> [DATASET EXTRACT]:
==================================================

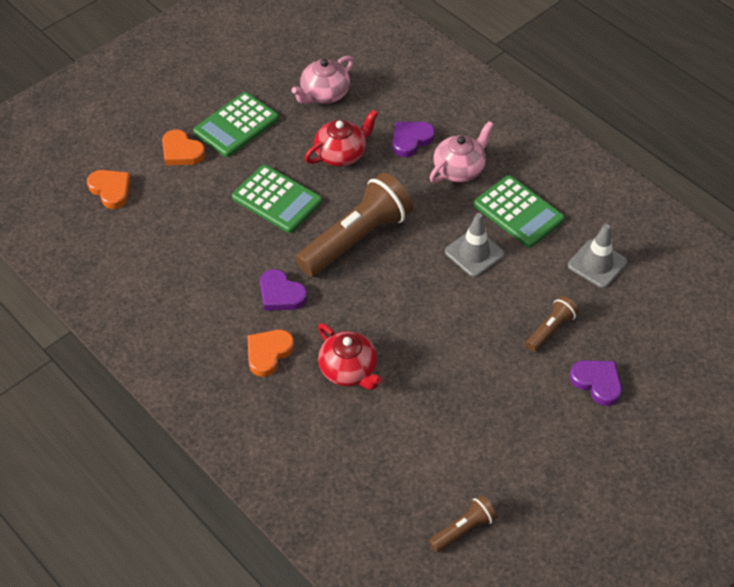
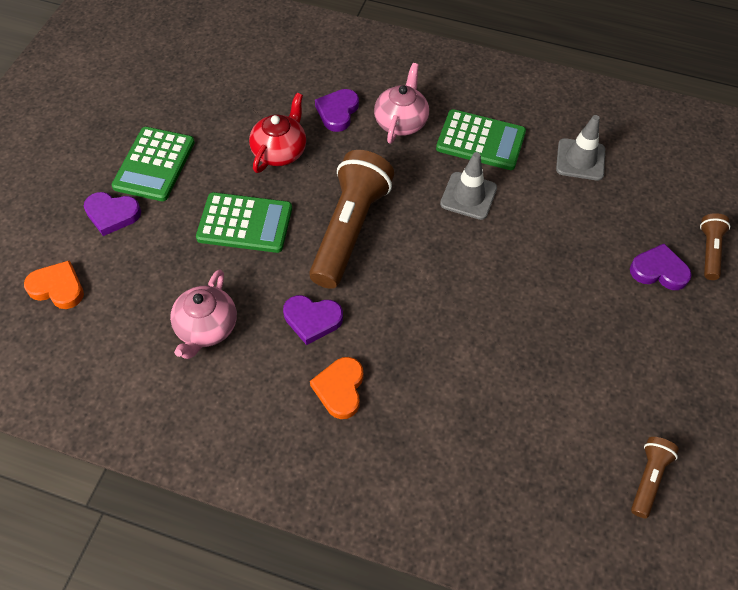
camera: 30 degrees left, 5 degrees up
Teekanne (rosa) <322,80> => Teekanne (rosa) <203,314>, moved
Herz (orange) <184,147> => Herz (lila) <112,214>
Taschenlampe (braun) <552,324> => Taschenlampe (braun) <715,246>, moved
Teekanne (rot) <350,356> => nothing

==================================================

> [ACTIVITY]:
A single number is the whole answer: the tally of lines above that contain "moved".

> [ANSWER TO THIS TASK]:
2